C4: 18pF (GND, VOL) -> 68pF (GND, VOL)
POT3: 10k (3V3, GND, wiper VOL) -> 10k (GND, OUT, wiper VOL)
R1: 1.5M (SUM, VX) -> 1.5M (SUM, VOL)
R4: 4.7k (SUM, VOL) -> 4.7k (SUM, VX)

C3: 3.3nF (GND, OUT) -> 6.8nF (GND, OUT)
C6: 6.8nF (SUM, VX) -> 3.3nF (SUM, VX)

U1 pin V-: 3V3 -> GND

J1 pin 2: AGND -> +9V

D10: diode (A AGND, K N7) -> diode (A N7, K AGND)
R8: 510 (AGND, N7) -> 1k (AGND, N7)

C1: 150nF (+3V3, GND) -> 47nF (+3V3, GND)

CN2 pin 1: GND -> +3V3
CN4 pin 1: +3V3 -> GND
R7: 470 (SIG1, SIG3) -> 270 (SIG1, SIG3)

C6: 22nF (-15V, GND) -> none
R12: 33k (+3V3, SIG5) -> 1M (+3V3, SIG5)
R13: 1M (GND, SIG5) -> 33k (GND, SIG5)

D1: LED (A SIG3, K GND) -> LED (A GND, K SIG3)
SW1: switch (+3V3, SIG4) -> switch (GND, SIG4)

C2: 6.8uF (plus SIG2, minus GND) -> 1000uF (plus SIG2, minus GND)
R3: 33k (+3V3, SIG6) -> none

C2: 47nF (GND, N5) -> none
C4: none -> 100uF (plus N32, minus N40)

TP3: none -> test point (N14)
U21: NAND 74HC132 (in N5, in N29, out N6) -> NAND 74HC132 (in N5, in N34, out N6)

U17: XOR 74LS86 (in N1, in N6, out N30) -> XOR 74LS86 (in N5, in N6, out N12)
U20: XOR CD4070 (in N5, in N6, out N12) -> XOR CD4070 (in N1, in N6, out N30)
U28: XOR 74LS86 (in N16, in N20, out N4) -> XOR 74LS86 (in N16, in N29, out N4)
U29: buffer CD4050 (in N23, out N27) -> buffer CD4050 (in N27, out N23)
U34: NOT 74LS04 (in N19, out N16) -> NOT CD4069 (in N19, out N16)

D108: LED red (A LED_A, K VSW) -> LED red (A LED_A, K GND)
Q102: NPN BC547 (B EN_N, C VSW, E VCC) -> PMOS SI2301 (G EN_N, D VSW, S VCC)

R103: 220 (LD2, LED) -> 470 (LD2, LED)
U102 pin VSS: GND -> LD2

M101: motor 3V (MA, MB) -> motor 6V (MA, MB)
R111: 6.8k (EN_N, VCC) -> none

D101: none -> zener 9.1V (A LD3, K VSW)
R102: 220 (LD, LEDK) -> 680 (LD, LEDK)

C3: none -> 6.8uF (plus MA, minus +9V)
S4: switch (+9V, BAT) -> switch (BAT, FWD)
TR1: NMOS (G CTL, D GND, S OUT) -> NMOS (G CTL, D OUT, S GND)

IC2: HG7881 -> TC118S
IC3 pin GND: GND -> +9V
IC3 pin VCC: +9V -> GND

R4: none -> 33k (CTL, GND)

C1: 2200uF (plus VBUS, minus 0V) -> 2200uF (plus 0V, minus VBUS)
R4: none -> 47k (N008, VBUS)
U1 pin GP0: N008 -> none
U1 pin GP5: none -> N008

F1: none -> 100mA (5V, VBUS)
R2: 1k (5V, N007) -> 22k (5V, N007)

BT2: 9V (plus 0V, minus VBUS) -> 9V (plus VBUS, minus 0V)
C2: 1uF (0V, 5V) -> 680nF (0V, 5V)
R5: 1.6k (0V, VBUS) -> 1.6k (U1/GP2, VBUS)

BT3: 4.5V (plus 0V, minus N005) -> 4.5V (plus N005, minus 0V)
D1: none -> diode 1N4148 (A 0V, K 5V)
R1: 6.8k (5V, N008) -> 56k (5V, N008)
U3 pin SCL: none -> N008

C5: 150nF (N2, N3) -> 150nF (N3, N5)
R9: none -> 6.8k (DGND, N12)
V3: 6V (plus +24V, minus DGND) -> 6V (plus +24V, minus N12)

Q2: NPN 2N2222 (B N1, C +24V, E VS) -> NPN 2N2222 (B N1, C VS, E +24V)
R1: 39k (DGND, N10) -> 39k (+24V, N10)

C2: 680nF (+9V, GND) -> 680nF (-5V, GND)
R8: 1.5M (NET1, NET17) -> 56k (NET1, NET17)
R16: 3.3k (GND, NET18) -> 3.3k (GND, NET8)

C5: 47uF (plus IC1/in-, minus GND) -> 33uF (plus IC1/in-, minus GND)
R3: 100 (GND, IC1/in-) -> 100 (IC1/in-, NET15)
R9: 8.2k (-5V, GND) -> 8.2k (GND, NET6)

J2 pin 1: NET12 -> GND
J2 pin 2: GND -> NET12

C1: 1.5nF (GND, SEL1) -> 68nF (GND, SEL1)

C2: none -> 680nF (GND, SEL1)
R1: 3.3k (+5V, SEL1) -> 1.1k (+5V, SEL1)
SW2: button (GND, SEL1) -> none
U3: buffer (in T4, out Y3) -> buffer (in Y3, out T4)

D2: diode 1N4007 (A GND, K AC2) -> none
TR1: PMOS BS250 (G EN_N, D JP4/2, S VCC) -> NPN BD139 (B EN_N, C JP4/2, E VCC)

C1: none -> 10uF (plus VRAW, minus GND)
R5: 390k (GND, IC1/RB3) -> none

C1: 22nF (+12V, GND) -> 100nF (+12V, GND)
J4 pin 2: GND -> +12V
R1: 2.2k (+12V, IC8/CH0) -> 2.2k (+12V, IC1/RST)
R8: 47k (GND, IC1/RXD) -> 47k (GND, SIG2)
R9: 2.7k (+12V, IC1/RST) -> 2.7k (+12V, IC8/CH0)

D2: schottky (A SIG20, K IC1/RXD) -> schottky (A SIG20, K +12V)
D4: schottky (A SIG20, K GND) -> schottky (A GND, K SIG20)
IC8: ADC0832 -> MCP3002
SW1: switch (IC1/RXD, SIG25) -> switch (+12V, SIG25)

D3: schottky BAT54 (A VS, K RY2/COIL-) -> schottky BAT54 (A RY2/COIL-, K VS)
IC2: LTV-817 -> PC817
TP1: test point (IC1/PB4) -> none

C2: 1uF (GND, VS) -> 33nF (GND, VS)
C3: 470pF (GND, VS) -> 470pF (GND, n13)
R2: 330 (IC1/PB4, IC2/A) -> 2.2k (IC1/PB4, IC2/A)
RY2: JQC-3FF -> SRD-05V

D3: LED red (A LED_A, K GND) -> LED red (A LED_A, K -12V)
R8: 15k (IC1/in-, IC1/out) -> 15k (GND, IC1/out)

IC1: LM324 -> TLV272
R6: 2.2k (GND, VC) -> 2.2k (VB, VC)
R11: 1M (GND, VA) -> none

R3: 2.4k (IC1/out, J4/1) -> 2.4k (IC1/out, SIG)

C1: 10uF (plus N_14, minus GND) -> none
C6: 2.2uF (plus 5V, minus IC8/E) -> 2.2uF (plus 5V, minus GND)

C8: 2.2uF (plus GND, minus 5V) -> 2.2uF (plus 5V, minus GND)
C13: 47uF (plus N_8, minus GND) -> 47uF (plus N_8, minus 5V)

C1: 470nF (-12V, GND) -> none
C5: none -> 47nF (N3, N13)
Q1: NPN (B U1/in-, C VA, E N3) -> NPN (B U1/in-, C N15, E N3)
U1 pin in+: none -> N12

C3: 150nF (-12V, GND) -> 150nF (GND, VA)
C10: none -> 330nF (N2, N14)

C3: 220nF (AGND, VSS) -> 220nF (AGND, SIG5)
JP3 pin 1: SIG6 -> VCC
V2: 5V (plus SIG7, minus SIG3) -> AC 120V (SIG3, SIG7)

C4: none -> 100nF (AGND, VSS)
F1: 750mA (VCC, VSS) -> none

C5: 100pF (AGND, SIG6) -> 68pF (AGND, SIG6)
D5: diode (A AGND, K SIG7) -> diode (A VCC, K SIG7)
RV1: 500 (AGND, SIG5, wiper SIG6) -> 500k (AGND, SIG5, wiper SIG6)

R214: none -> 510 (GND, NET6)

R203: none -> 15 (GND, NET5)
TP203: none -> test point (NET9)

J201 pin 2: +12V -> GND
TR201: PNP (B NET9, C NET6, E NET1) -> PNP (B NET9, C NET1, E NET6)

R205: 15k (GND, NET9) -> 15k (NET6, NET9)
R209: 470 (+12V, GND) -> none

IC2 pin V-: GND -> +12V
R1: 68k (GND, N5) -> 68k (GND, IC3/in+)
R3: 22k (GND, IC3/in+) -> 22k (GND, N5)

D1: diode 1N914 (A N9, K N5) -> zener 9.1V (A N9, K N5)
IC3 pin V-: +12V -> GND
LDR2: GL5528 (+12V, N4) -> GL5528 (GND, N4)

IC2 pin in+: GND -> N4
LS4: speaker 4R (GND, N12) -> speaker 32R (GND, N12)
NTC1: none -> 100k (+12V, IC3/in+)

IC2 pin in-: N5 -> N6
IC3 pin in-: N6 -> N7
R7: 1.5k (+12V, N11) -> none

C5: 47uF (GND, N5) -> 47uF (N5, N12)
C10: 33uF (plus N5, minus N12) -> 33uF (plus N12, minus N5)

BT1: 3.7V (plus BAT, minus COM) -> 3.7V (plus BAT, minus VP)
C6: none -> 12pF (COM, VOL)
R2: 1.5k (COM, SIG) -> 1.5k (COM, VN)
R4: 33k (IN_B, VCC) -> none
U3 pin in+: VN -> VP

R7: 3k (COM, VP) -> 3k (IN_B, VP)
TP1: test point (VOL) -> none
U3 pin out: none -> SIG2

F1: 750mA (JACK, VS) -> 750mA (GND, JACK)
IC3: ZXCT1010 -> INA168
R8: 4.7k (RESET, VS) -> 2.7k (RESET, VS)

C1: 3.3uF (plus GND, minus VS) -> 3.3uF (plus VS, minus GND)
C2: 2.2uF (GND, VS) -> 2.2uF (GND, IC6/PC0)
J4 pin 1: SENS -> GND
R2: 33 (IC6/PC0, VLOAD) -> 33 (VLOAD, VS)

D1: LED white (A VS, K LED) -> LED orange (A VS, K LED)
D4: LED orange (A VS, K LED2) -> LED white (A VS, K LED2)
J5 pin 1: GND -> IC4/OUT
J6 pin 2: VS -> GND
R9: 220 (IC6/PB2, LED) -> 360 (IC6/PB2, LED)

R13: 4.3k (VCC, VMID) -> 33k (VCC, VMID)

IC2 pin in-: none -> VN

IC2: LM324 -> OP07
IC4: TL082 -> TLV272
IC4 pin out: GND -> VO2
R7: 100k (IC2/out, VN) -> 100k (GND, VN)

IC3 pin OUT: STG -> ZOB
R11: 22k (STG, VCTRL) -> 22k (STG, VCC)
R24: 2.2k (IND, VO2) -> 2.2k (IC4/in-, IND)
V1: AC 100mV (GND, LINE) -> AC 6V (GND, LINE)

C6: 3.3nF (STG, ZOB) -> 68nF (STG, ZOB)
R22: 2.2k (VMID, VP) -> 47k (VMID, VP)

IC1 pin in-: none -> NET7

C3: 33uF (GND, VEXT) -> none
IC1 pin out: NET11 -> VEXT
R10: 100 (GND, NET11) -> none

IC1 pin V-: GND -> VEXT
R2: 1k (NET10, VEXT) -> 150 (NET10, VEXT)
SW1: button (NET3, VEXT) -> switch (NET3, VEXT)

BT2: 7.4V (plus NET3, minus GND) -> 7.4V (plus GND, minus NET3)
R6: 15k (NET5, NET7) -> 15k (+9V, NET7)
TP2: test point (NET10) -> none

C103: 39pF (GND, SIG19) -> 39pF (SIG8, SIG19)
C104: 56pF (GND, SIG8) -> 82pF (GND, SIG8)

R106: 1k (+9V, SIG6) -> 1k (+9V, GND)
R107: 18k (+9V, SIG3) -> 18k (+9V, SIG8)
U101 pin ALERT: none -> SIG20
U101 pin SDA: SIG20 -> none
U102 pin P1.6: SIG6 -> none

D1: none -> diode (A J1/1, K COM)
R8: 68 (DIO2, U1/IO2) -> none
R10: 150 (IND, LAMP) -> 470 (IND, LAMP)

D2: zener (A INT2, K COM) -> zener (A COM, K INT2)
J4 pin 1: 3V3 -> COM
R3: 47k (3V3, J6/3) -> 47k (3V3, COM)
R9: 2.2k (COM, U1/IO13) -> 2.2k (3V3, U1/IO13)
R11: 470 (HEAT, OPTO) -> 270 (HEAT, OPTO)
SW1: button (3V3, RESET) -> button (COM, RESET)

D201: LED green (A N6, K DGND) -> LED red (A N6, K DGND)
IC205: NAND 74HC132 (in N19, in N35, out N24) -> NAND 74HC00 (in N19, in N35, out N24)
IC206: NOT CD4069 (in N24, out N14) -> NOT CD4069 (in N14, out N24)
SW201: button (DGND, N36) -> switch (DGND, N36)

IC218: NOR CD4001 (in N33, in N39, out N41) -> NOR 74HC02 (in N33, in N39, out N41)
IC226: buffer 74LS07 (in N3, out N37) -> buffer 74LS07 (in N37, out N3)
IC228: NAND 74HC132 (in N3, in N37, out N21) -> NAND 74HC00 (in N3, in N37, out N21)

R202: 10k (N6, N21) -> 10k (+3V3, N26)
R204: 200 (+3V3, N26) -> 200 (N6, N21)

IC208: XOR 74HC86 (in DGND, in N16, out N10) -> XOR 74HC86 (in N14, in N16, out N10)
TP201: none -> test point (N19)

Task |
Would you please write out, exactly and with no other lines, the stretch of the listing above from the line containing "U34: NOT 74LS04" through the line containing "M101: motor 3V (MA, MB) -> motor 6V (MA, MB)"?

Exercise response |
U34: NOT 74LS04 (in N19, out N16) -> NOT CD4069 (in N19, out N16)

D108: LED red (A LED_A, K VSW) -> LED red (A LED_A, K GND)
Q102: NPN BC547 (B EN_N, C VSW, E VCC) -> PMOS SI2301 (G EN_N, D VSW, S VCC)

R103: 220 (LD2, LED) -> 470 (LD2, LED)
U102 pin VSS: GND -> LD2

M101: motor 3V (MA, MB) -> motor 6V (MA, MB)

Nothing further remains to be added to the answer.